**Exercise details**. On every line of the listing, check for "Roadmap"; copy the lines that have it.

══ Task input

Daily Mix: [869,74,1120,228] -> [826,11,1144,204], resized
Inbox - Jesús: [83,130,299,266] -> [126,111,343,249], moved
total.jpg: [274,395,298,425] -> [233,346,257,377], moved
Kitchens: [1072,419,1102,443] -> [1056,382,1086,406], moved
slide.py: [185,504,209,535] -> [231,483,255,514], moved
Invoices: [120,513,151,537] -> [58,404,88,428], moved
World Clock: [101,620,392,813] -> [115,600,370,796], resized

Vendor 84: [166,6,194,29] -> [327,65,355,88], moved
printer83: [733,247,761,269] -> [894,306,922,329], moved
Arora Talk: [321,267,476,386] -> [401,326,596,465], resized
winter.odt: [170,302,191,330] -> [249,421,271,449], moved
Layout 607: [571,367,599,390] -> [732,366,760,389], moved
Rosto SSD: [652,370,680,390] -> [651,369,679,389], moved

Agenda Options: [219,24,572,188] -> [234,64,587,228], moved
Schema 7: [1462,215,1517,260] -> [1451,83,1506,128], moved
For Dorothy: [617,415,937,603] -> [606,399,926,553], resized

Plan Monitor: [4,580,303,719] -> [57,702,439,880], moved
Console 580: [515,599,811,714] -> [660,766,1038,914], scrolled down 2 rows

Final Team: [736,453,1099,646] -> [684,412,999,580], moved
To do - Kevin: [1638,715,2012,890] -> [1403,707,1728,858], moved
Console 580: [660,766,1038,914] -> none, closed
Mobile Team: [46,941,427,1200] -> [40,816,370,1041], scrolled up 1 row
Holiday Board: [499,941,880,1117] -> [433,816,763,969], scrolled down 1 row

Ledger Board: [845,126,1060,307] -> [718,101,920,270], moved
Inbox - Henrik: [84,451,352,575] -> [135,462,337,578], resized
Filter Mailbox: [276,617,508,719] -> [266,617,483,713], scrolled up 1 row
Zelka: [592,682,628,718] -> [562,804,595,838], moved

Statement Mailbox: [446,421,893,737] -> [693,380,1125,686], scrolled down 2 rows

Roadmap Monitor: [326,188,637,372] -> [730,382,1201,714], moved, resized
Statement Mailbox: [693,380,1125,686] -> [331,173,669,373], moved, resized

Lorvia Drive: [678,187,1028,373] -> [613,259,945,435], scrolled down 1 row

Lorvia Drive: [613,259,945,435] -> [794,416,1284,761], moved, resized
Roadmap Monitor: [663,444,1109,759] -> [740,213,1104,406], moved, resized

════

**Final answer**.
Roadmap Monitor: [326,188,637,372] -> [730,382,1201,714], moved, resized
Roadmap Monitor: [663,444,1109,759] -> [740,213,1104,406], moved, resized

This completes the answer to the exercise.